> **What needs to be done**
Without including any pictures, please copy every entry below exactly.

(Records contained in a dataset)

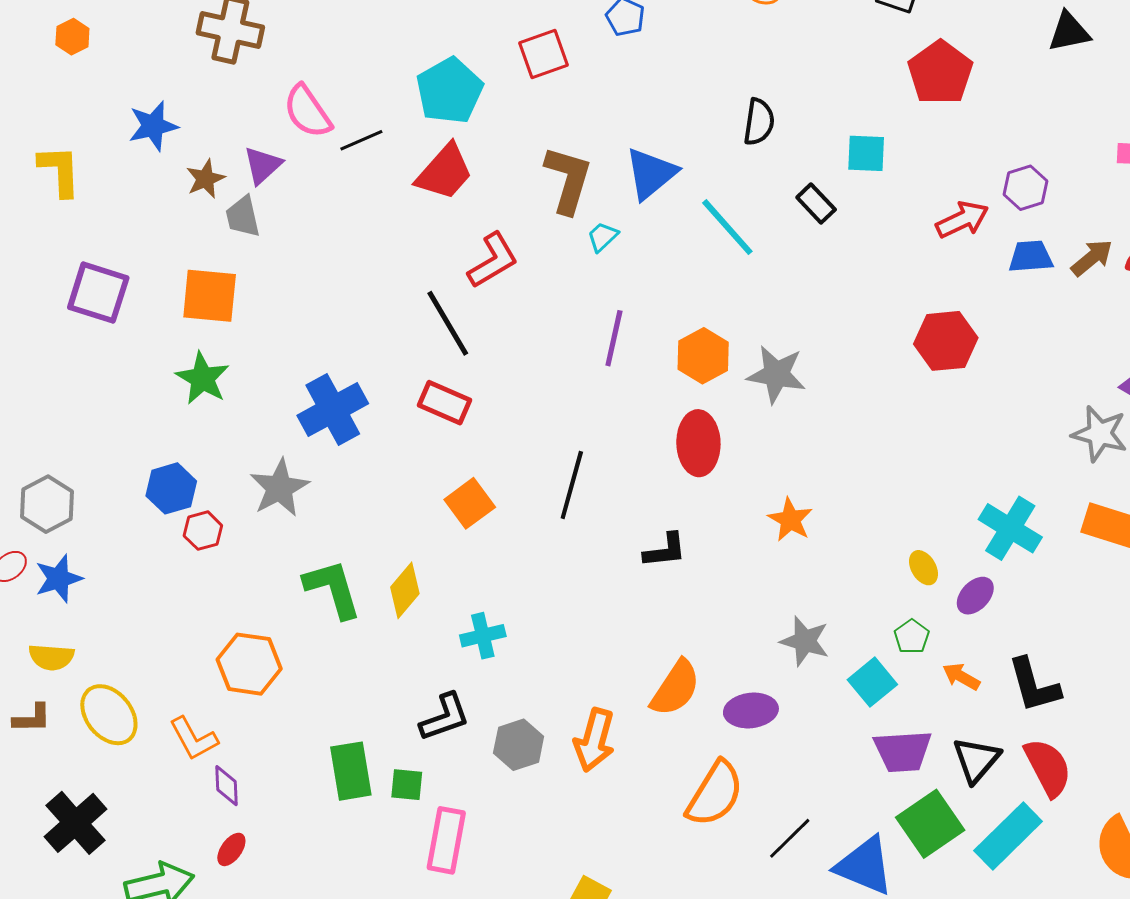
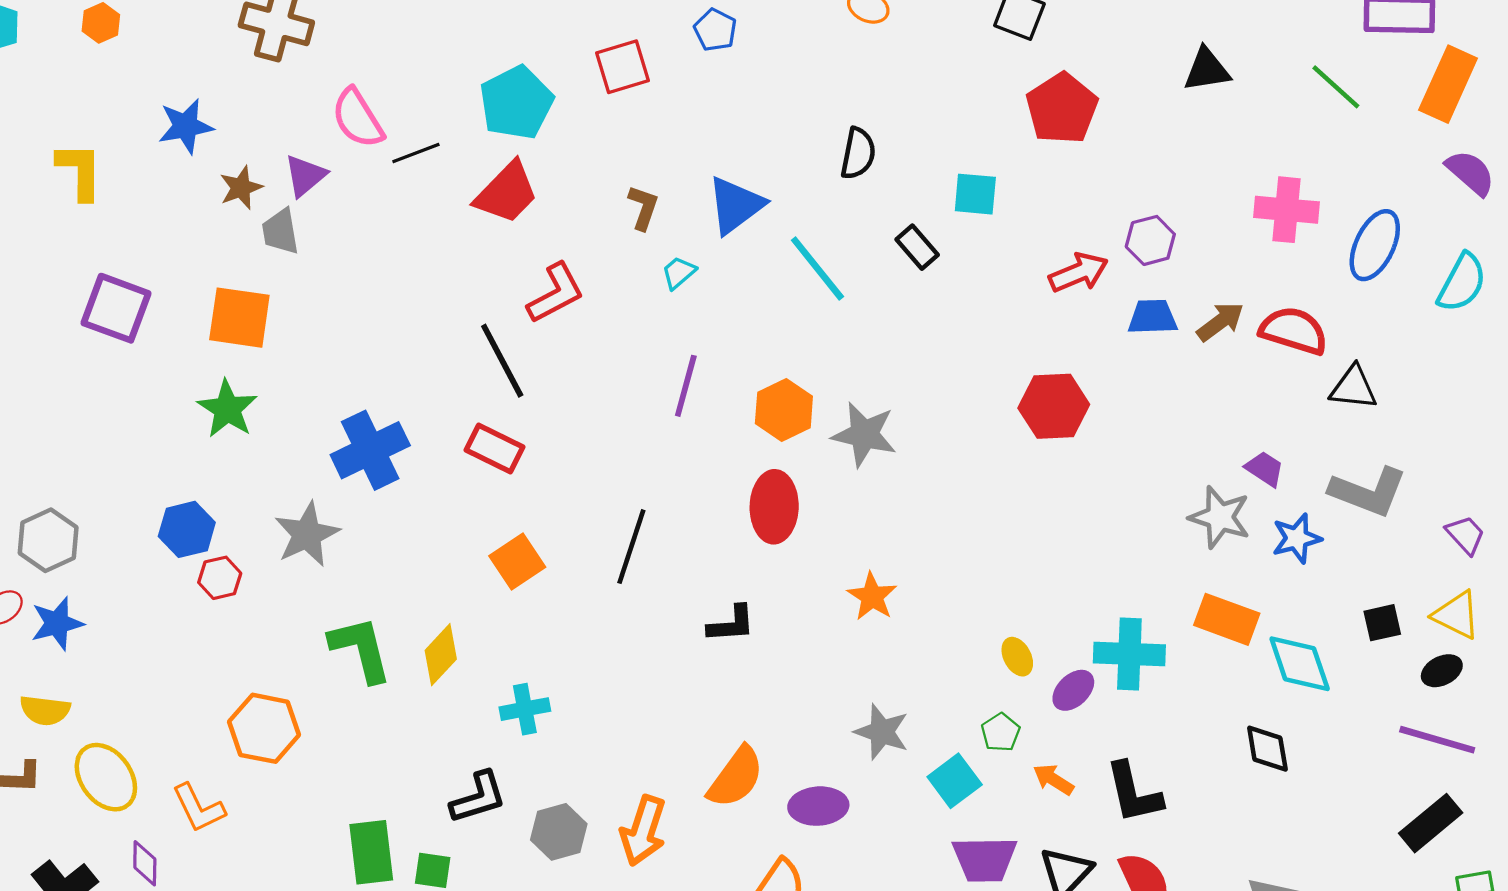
brown L-shape: (568, 180) -> (643, 208), size x0.6
cyan cross: (1010, 528) -> (1129, 654), moved, turned -32
purple diamond: (226, 786) -> (145, 863), moved

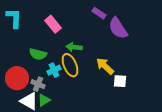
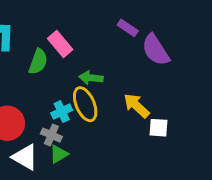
green semicircle: (38, 54) -> (38, 62), moved, turned -84
gray cross: (38, 84) -> (51, 135), moved
green triangle: (44, 100) -> (59, 154), moved

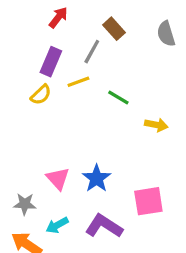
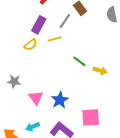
green line: (118, 98) -> (79, 61), moved
gray star: (25, 204) -> (14, 82), moved

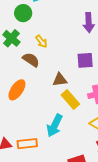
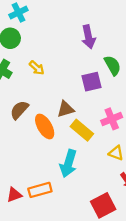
brown semicircle: (31, 60) -> (19, 110), moved, turned -72
orange ellipse: (17, 90) -> (45, 126), moved, turned -55

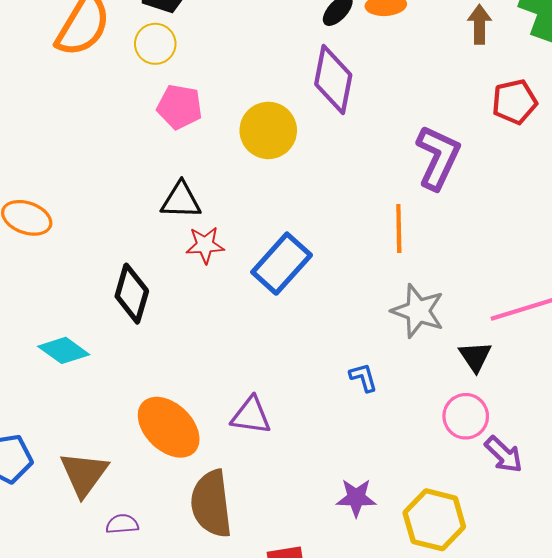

> **Result of the exercise**
brown L-shape: (568, 180) -> (643, 208), size x0.6
cyan cross: (1010, 528) -> (1129, 654), moved, turned -32
purple diamond: (226, 786) -> (145, 863), moved

green semicircle: (38, 54) -> (38, 62), moved, turned -84
gray cross: (38, 84) -> (51, 135), moved
green triangle: (44, 100) -> (59, 154), moved

green line: (118, 98) -> (79, 61), moved
gray star: (25, 204) -> (14, 82), moved

brown semicircle: (31, 60) -> (19, 110), moved, turned -72
orange ellipse: (17, 90) -> (45, 126), moved, turned -55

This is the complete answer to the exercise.